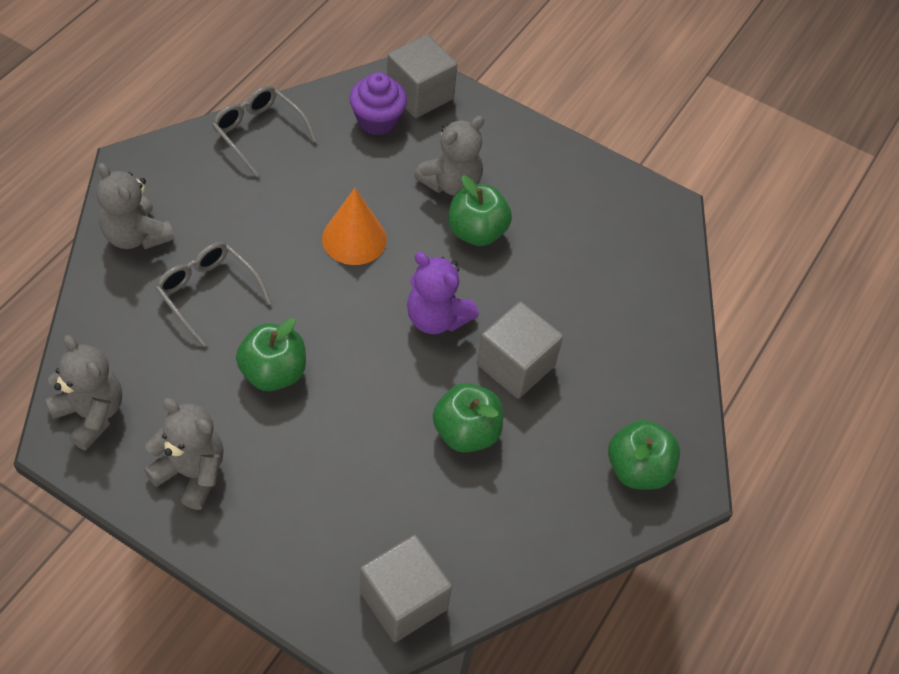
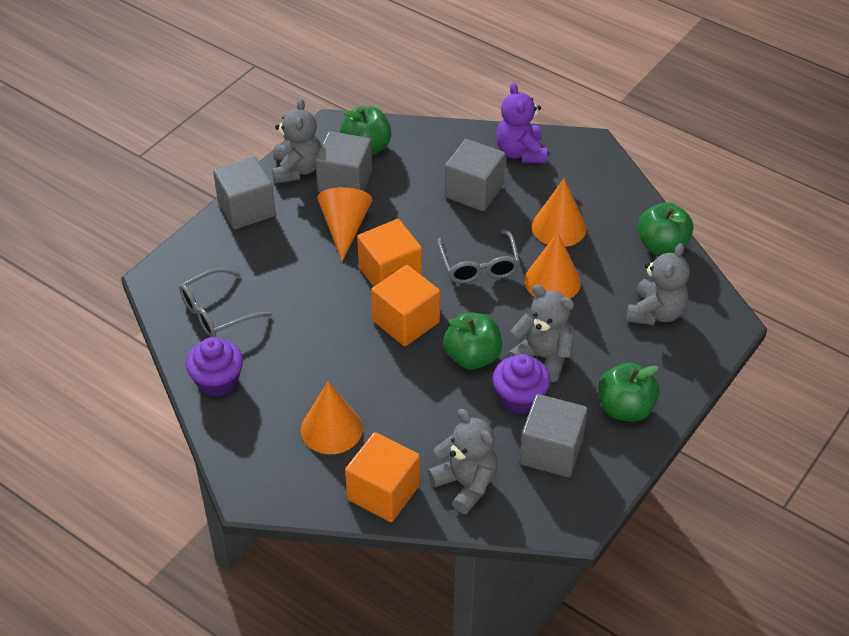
grey cube: 3 -> 4
orange cone: 1 -> 4
orange cube: 0 -> 3
purple cupcake: 1 -> 2

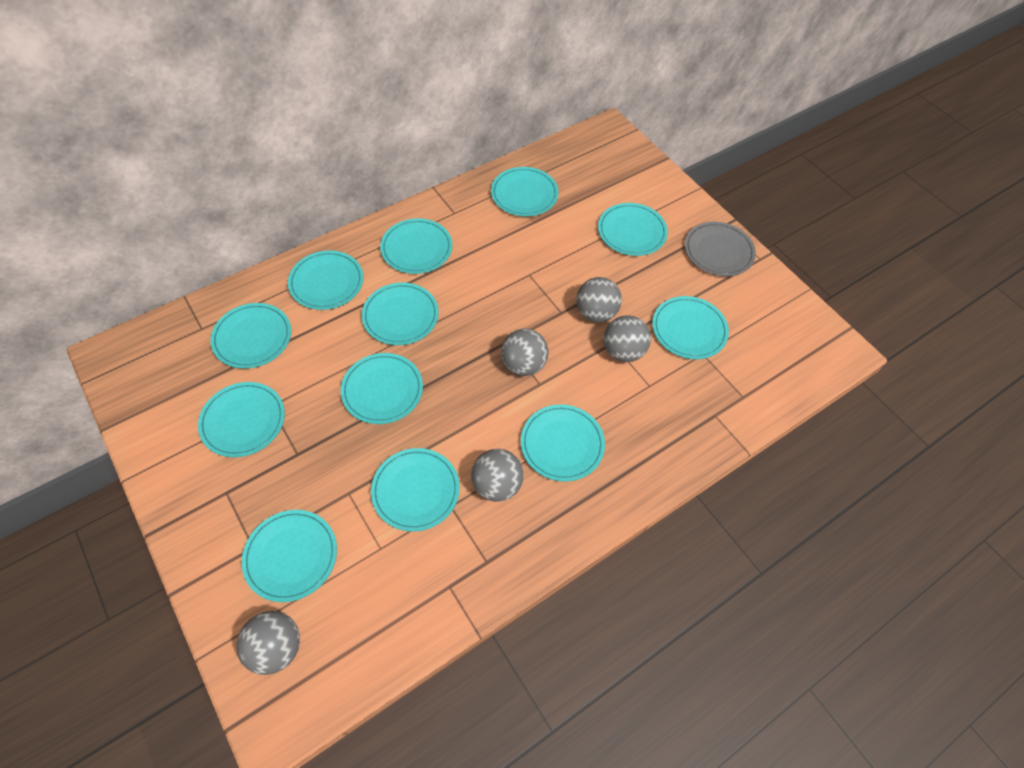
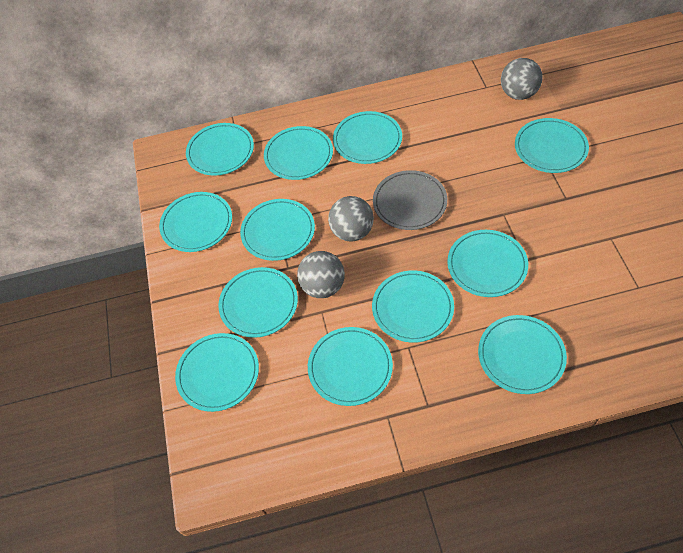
grey ball: 5 -> 3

★ ★ ★ ★ ★ ★ ★

## WHAT YOU NEED TO DO
Your answer should hold only the lines from the line with "orange cone: 1 -> 4" through the closing line of the records, restated exactly and free of pictures.

## EXERCISE ANSWER
orange cone: 1 -> 4
orange cube: 0 -> 3
purple cupcake: 1 -> 2

grey ball: 5 -> 3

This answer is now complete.